### Problem to work on
Pictures aside, write out every record exactly as it appears.

### Information shown
:::
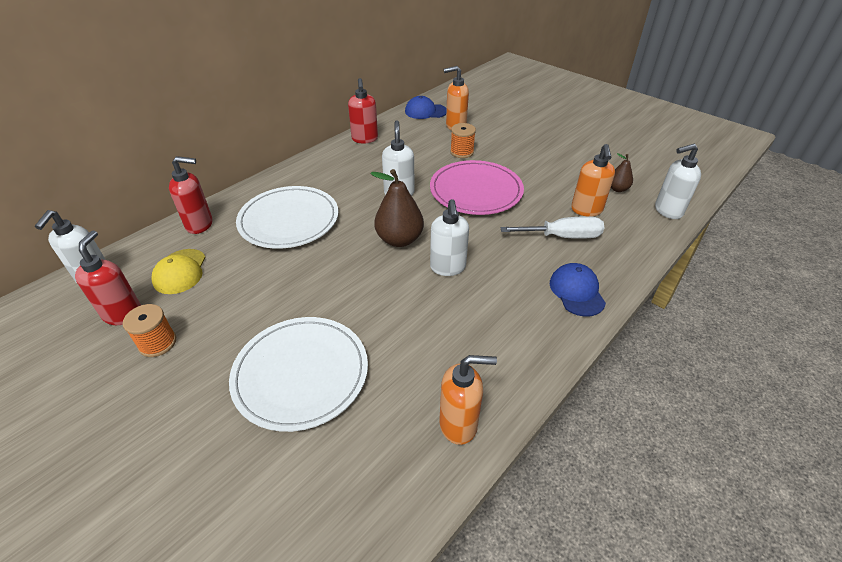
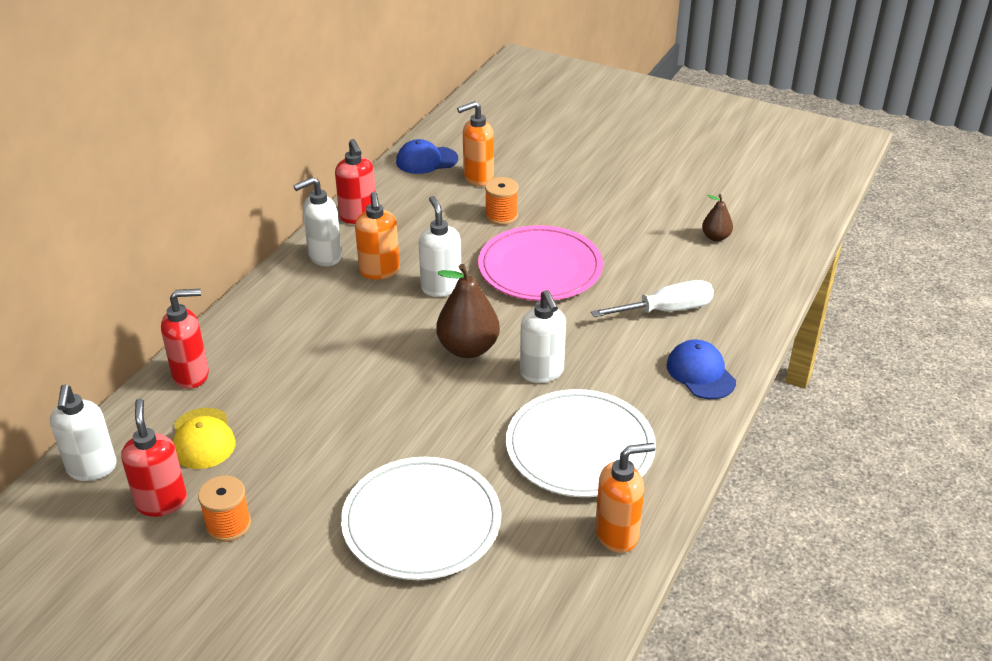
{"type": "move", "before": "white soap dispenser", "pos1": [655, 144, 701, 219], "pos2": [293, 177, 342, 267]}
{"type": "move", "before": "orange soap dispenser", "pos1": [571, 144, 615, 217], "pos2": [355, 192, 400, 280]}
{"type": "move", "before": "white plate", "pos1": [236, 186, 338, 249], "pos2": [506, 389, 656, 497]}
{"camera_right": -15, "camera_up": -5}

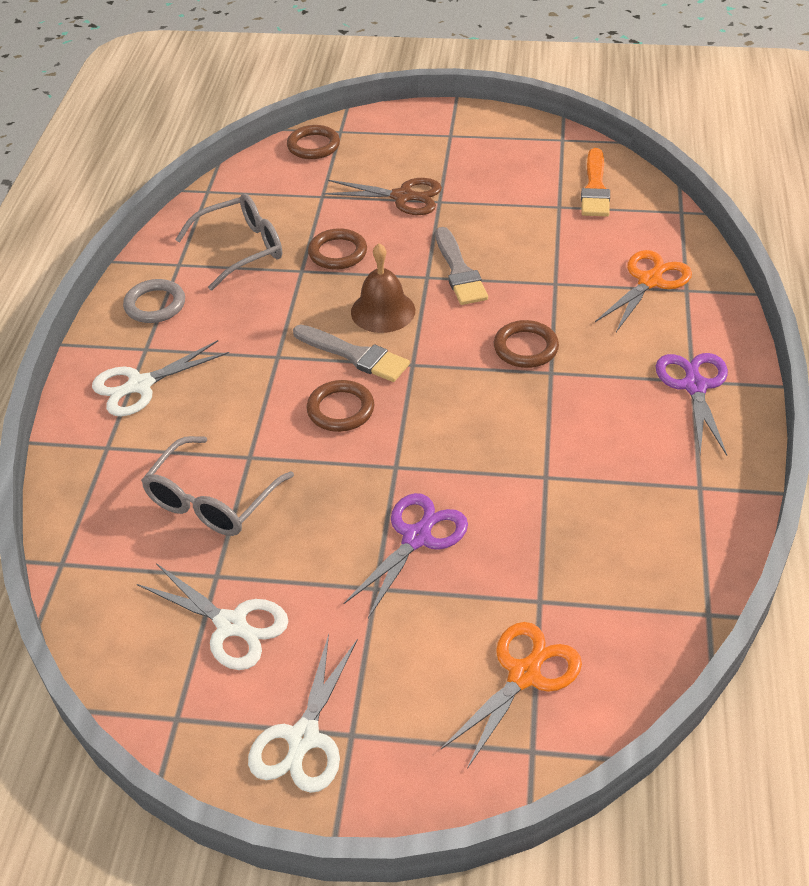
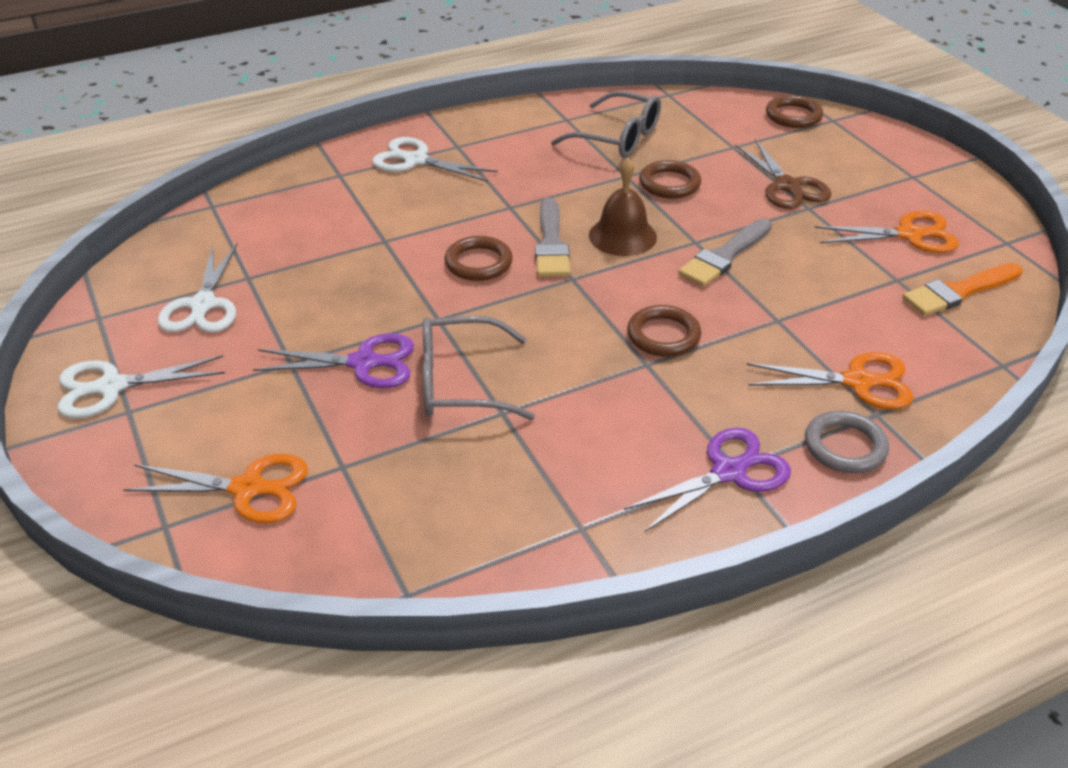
{"type": "move", "before": "grey glasses", "pos1": [141, 436, 294, 536], "pos2": [423, 316, 535, 420]}
{"type": "move", "before": "grey ring", "pos1": [123, 279, 185, 323], "pos2": [805, 411, 889, 473]}
{"type": "insert", "after": "orange scissors", "pos2": [814, 211, 959, 253]}
{"camera_right": 55, "camera_up": -5}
:::
### Solution
{"type": "move", "before": "white soap dispenser", "pos1": [655, 144, 701, 219], "pos2": [293, 177, 342, 267]}
{"type": "move", "before": "orange soap dispenser", "pos1": [571, 144, 615, 217], "pos2": [355, 192, 400, 280]}
{"type": "move", "before": "white plate", "pos1": [236, 186, 338, 249], "pos2": [506, 389, 656, 497]}
{"camera_right": -15, "camera_up": -5}

{"type": "move", "before": "grey glasses", "pos1": [141, 436, 294, 536], "pos2": [423, 316, 535, 420]}
{"type": "move", "before": "grey ring", "pos1": [123, 279, 185, 323], "pos2": [805, 411, 889, 473]}
{"type": "insert", "after": "orange scissors", "pos2": [814, 211, 959, 253]}
{"camera_right": 55, "camera_up": -5}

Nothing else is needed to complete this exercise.